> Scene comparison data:
= = = = = = =
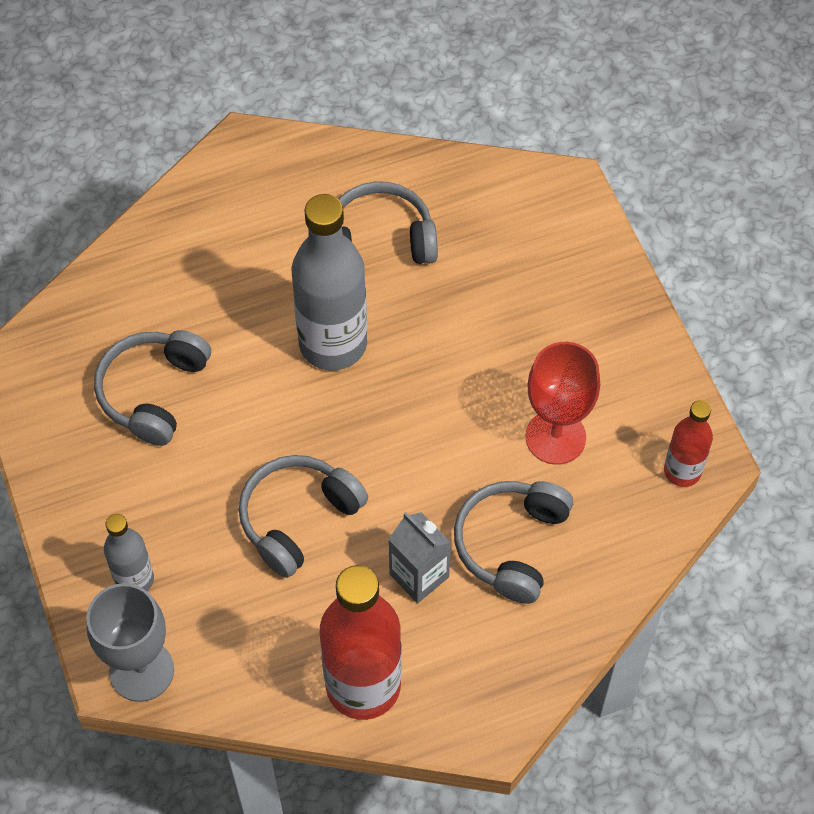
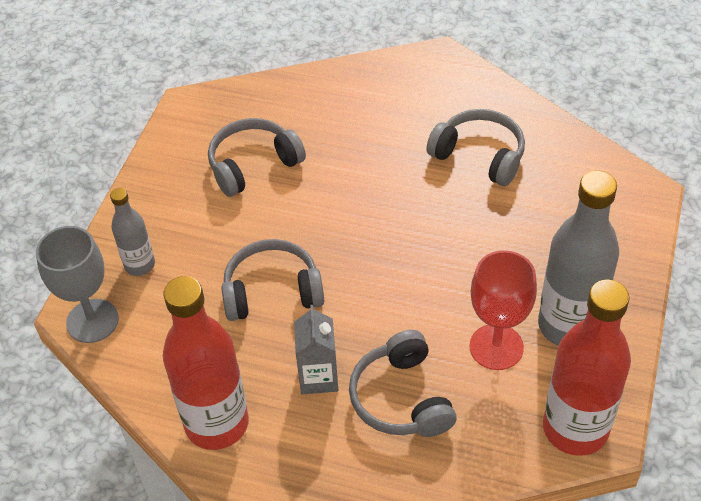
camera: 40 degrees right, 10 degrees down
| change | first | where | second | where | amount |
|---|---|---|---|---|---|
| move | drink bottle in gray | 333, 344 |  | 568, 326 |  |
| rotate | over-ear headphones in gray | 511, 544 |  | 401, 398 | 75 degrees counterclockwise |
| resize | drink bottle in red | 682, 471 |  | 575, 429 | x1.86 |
= = = = = = =
> Instructions for the task:
Would you count the lines in the data that contain "gray" and answer with only the number?

> Exercise output:
2